> [INFORMATION PROVIDED]
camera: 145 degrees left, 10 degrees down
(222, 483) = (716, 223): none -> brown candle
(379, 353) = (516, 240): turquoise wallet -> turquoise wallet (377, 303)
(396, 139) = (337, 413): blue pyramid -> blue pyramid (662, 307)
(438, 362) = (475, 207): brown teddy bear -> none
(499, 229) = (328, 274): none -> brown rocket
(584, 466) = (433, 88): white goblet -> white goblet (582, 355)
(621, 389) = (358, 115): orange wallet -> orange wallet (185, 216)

* * *

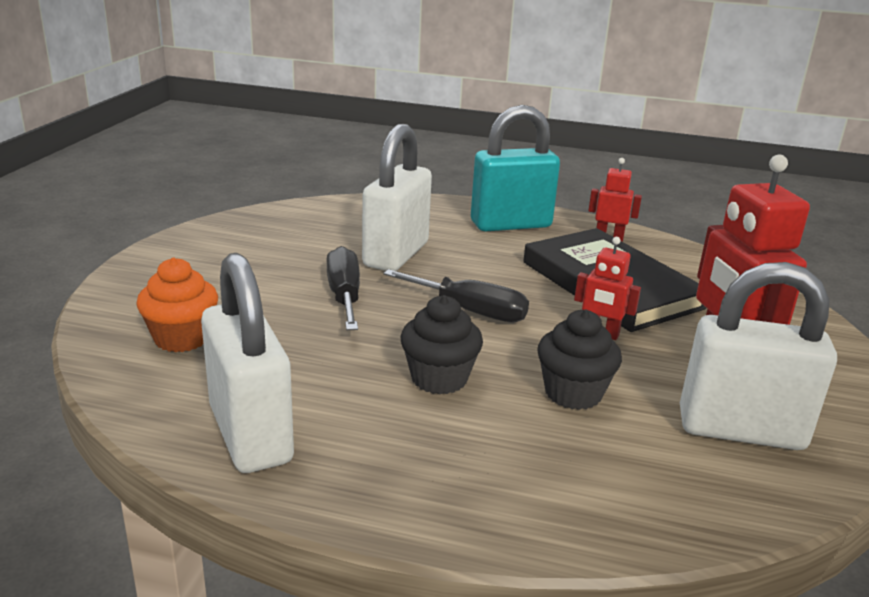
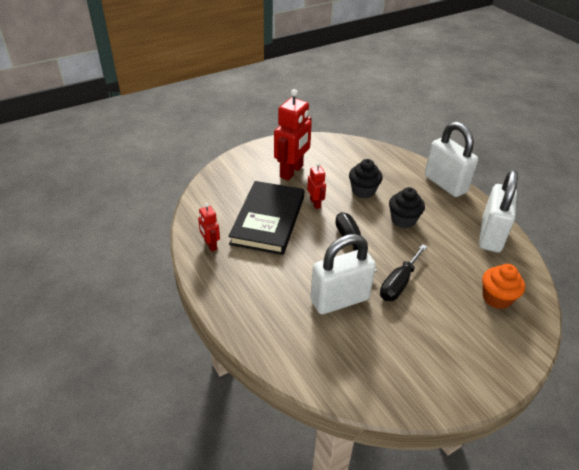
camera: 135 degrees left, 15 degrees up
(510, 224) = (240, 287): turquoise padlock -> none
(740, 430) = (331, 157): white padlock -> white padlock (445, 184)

> [YOUR ASSIGNMENT] Where a line above holds the word "padlock", copy it.

> [SOLUTION FOR THIS TASK]
(510, 224) = (240, 287): turquoise padlock -> none
(740, 430) = (331, 157): white padlock -> white padlock (445, 184)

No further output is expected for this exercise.